→ **TASK INSTRUCTIONS**: Output all of the data exactly as it appears, but leave out any pictures it contains.

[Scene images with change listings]
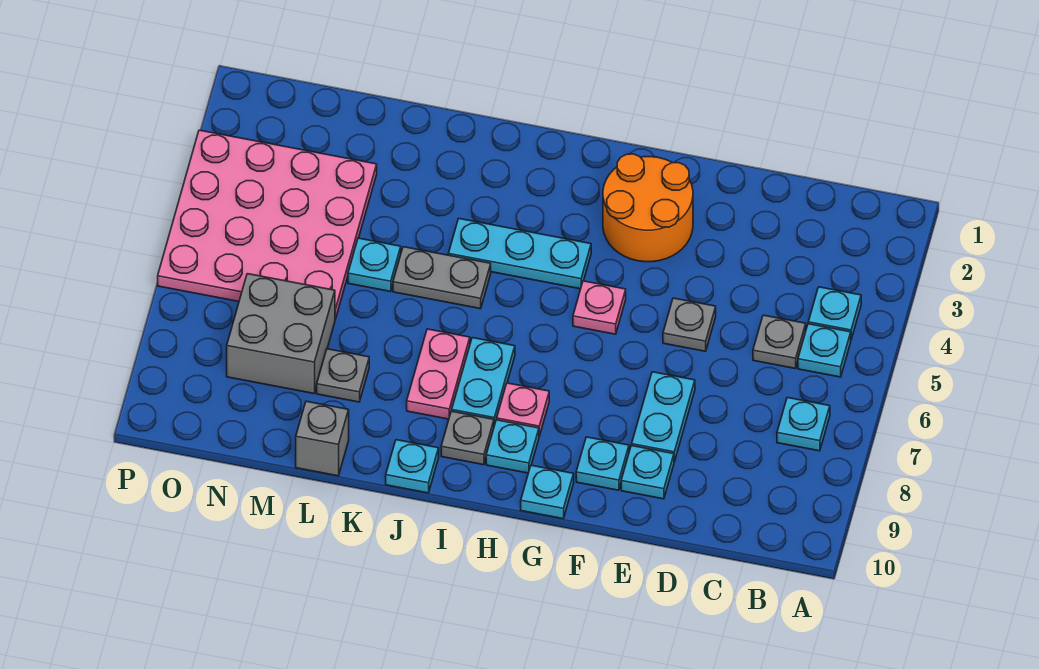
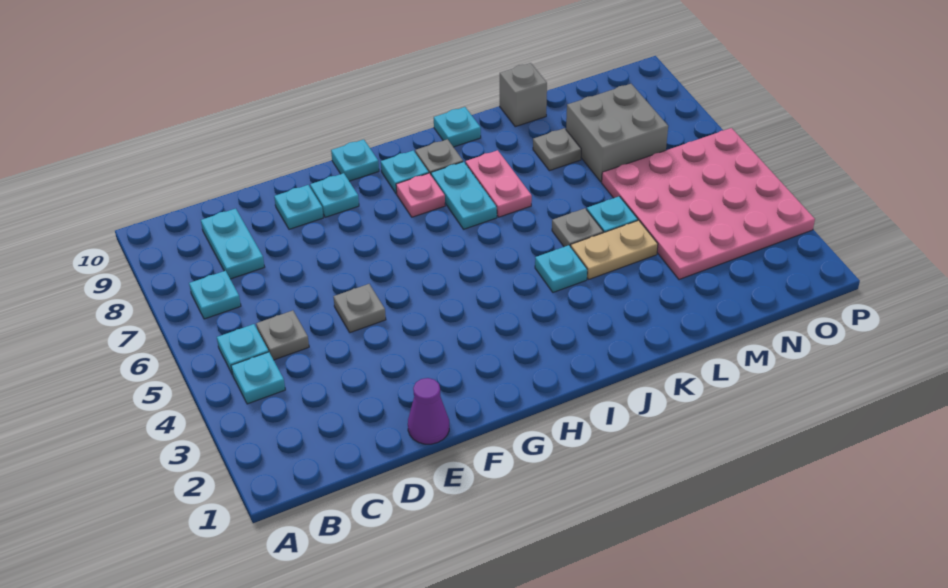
none -> purple cone E1 level 1
cyan plate E7:E8 level 1 -> cyan plate C8:C9 level 1
orange round brick F2:G3 level 1 -> none
pink plate G5 level 1 -> none
cyan plate H4:J4 level 1 -> cyan plate J4 level 1
grey plate J5:K5 level 1 -> grey plate K5 level 1
none -> tan plate K4:L4 level 1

→ **SOLUTION TO THIS EXERCISE**:
none -> purple cone E1 level 1
cyan plate E7:E8 level 1 -> cyan plate C8:C9 level 1
orange round brick F2:G3 level 1 -> none
pink plate G5 level 1 -> none
cyan plate H4:J4 level 1 -> cyan plate J4 level 1
grey plate J5:K5 level 1 -> grey plate K5 level 1
none -> tan plate K4:L4 level 1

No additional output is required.